_Data for processing_.
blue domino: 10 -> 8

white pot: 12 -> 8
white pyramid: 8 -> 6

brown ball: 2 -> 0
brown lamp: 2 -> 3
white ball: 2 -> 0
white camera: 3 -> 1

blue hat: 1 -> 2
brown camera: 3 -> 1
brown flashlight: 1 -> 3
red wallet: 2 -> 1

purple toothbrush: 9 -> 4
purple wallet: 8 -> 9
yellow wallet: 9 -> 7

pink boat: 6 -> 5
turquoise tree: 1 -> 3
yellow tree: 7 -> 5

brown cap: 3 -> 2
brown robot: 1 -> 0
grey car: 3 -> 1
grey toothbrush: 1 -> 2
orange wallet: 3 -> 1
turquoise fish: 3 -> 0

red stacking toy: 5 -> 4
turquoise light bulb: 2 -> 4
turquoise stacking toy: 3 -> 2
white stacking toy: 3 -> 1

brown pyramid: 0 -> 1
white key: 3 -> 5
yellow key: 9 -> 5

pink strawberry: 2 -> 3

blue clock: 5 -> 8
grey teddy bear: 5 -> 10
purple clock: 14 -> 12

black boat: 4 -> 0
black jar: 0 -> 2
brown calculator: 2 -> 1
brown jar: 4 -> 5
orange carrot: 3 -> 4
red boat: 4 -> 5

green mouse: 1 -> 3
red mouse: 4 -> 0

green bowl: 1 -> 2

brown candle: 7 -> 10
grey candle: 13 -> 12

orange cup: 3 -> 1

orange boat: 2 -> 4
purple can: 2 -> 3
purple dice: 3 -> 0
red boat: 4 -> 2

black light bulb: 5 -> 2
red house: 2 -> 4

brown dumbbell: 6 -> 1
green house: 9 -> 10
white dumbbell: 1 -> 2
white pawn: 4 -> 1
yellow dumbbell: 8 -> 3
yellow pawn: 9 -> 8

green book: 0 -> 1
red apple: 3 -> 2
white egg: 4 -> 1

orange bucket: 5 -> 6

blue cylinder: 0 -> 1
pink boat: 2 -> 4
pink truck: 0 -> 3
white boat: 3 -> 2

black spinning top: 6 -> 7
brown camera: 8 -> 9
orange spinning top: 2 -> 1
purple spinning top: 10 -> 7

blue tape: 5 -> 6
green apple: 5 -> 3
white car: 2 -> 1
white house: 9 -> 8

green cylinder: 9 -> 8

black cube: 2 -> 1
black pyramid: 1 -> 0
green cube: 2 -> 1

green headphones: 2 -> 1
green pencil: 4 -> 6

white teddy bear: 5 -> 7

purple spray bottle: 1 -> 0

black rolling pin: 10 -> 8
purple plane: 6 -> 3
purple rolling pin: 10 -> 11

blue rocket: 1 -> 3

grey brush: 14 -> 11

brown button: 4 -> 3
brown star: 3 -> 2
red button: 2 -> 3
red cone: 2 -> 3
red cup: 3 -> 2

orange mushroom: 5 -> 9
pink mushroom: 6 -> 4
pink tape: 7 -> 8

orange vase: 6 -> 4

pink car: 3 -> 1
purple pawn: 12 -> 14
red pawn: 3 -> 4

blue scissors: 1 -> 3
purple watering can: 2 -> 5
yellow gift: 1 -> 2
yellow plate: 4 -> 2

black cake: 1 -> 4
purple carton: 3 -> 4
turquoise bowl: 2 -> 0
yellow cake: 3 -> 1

_What the exercise asks_. Word for word, please return the lines from the one containing "yellow dumbbell: 8 -> 3" through the end of the listing, both ends included, and nothing else.

_Output below_.
yellow dumbbell: 8 -> 3
yellow pawn: 9 -> 8

green book: 0 -> 1
red apple: 3 -> 2
white egg: 4 -> 1

orange bucket: 5 -> 6

blue cylinder: 0 -> 1
pink boat: 2 -> 4
pink truck: 0 -> 3
white boat: 3 -> 2

black spinning top: 6 -> 7
brown camera: 8 -> 9
orange spinning top: 2 -> 1
purple spinning top: 10 -> 7

blue tape: 5 -> 6
green apple: 5 -> 3
white car: 2 -> 1
white house: 9 -> 8

green cylinder: 9 -> 8

black cube: 2 -> 1
black pyramid: 1 -> 0
green cube: 2 -> 1

green headphones: 2 -> 1
green pencil: 4 -> 6

white teddy bear: 5 -> 7

purple spray bottle: 1 -> 0

black rolling pin: 10 -> 8
purple plane: 6 -> 3
purple rolling pin: 10 -> 11

blue rocket: 1 -> 3

grey brush: 14 -> 11

brown button: 4 -> 3
brown star: 3 -> 2
red button: 2 -> 3
red cone: 2 -> 3
red cup: 3 -> 2

orange mushroom: 5 -> 9
pink mushroom: 6 -> 4
pink tape: 7 -> 8

orange vase: 6 -> 4

pink car: 3 -> 1
purple pawn: 12 -> 14
red pawn: 3 -> 4

blue scissors: 1 -> 3
purple watering can: 2 -> 5
yellow gift: 1 -> 2
yellow plate: 4 -> 2

black cake: 1 -> 4
purple carton: 3 -> 4
turquoise bowl: 2 -> 0
yellow cake: 3 -> 1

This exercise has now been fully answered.